= Your assignment =
When you write out the listing, keep each word exactly as it stands but include none of its images.

● ● ● ●

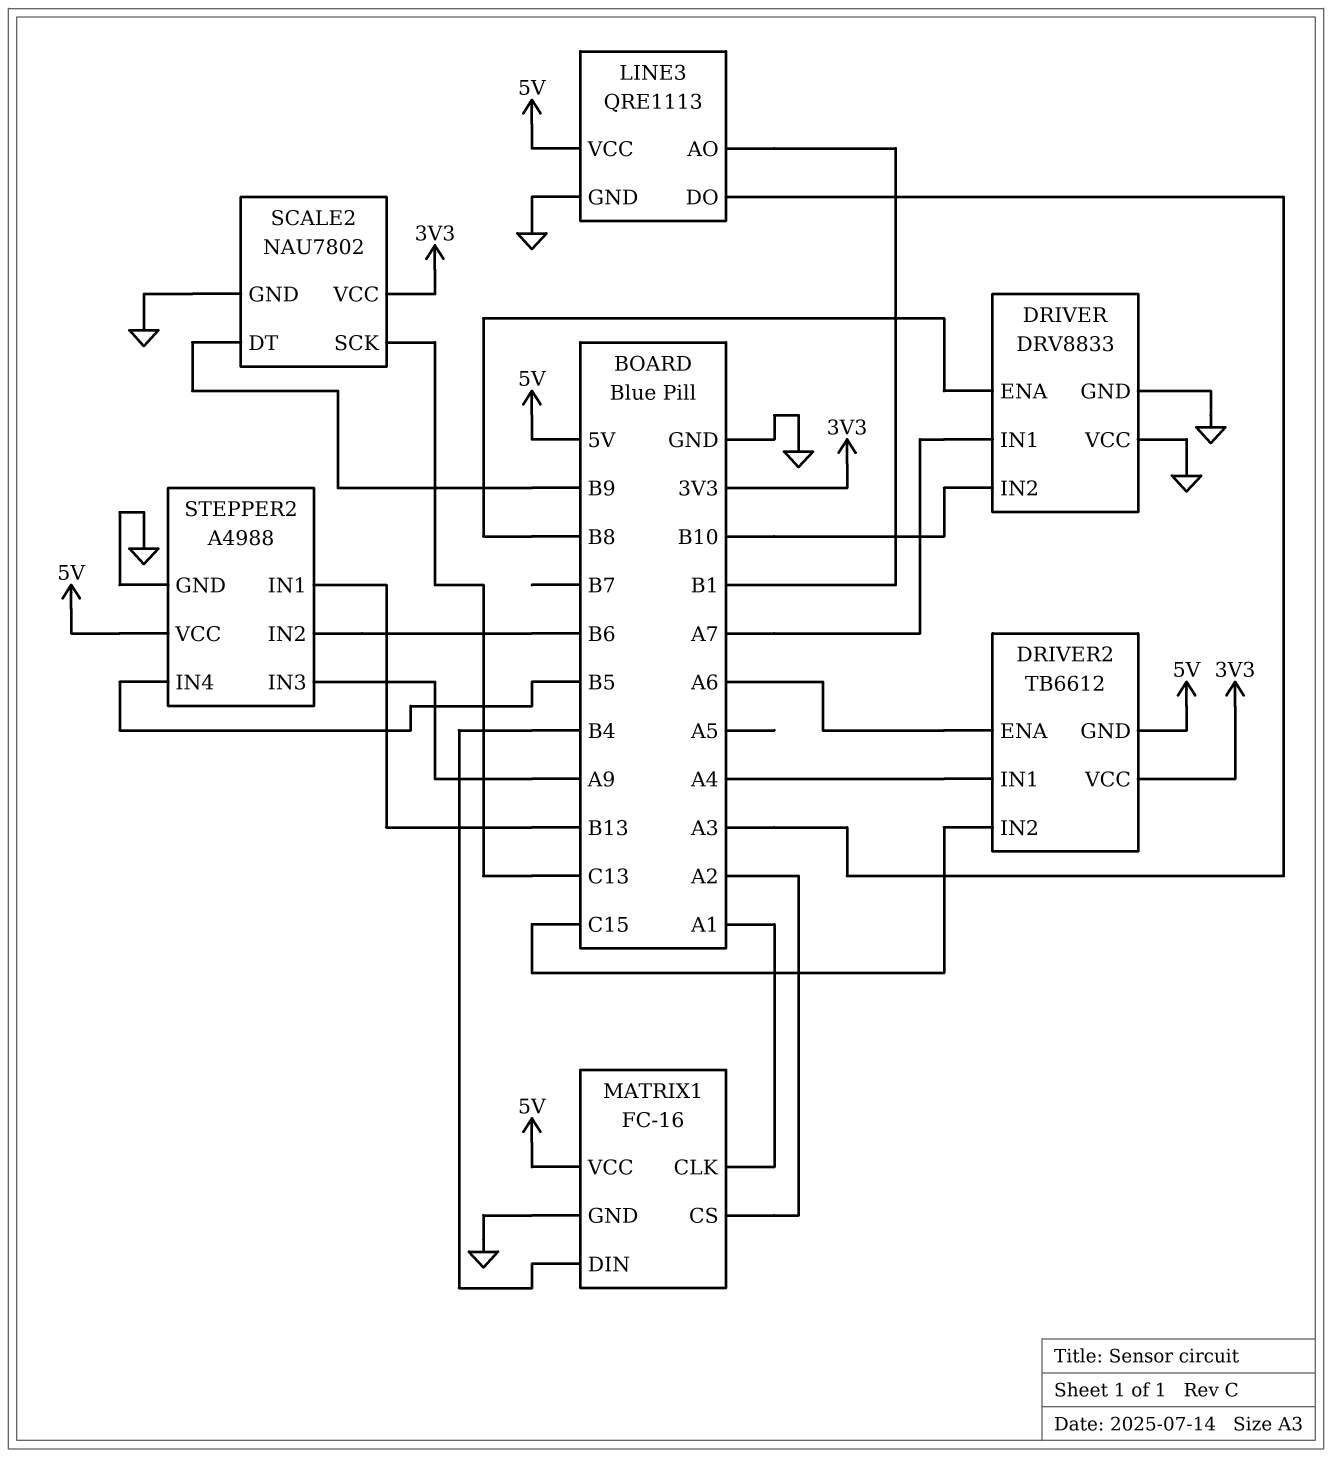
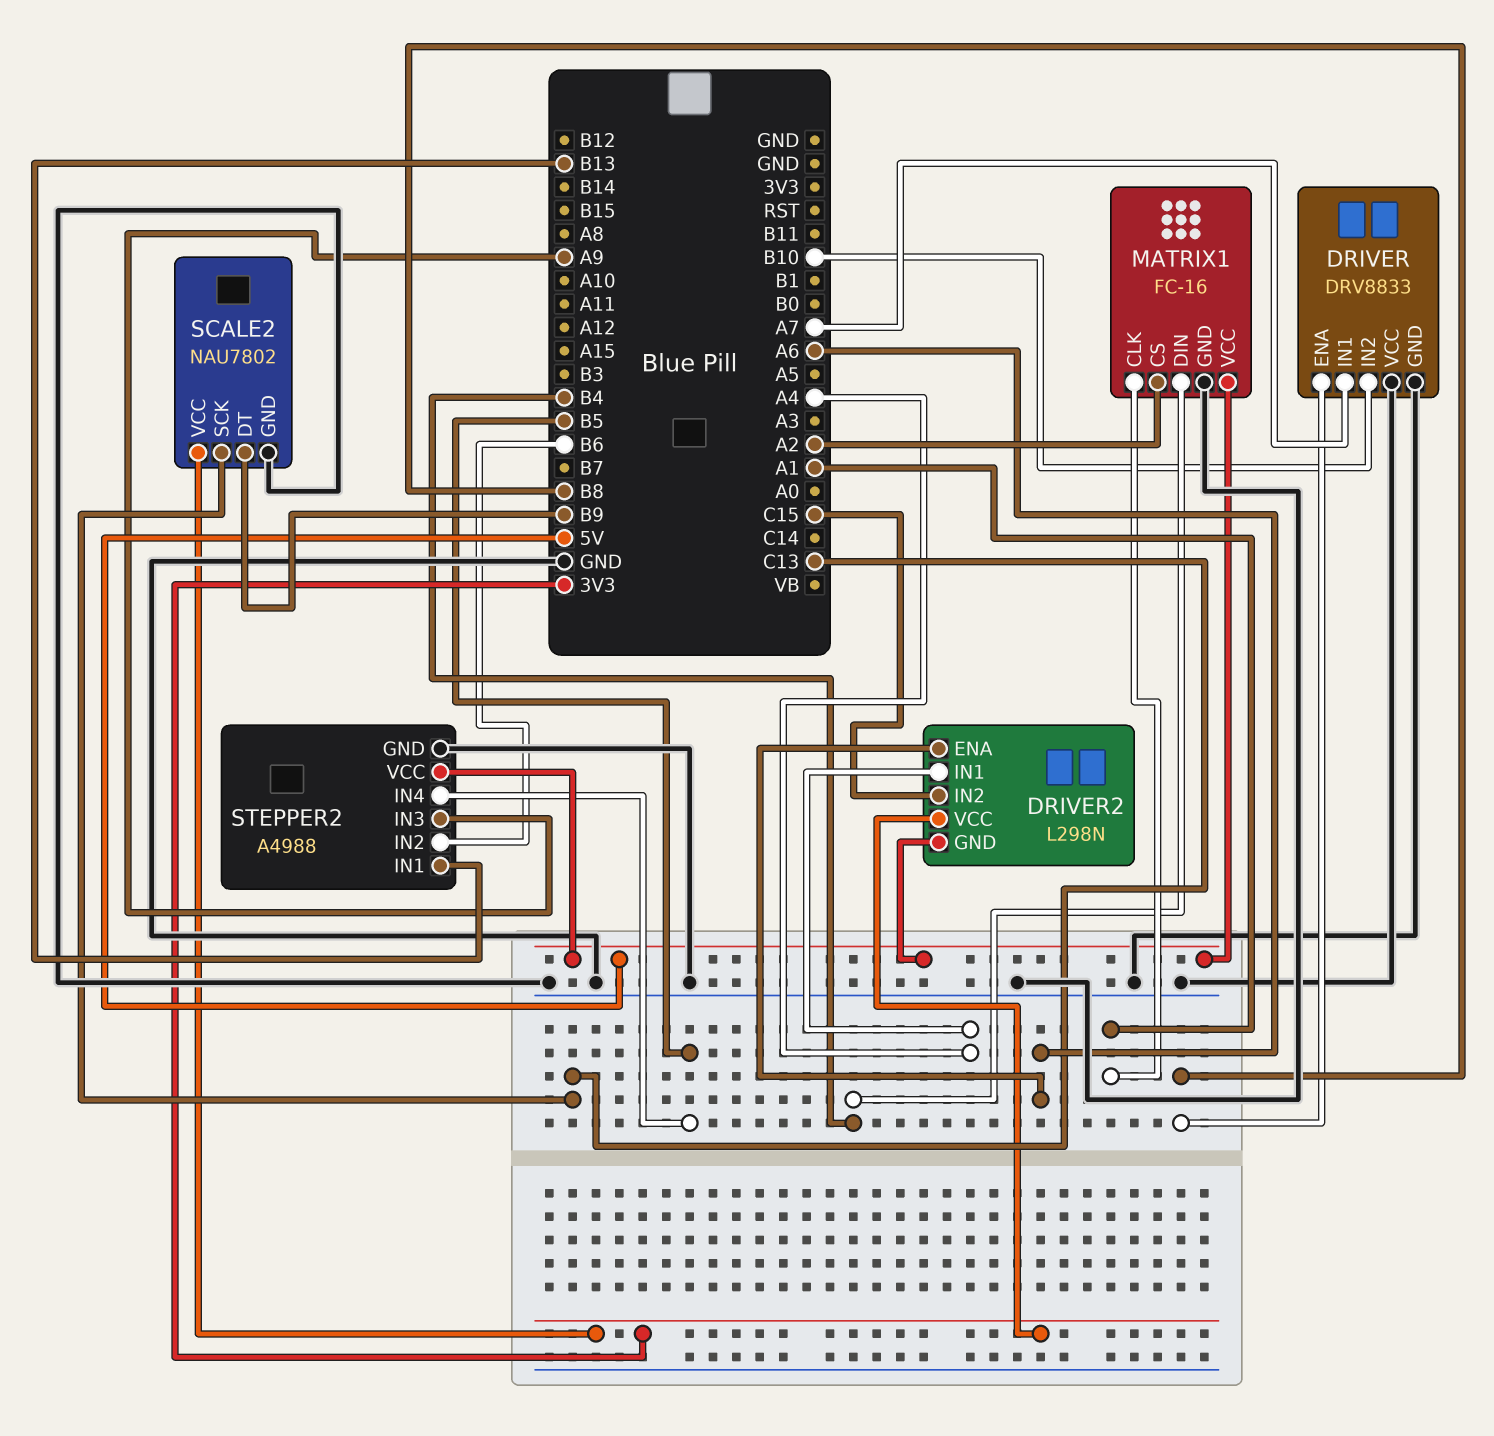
DRIVER2: TB6612 -> L298N
LINE3: QRE1113 -> none
LINE3 pin AO: B1 -> none
LINE3 pin DO: A3 -> none
LINE3 pin GND: GND -> none
LINE3 pin VCC: 5V -> none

● ● ● ●

= Solution to this task =
DRIVER2: TB6612 -> L298N
LINE3: QRE1113 -> none
LINE3 pin AO: B1 -> none
LINE3 pin DO: A3 -> none
LINE3 pin GND: GND -> none
LINE3 pin VCC: 5V -> none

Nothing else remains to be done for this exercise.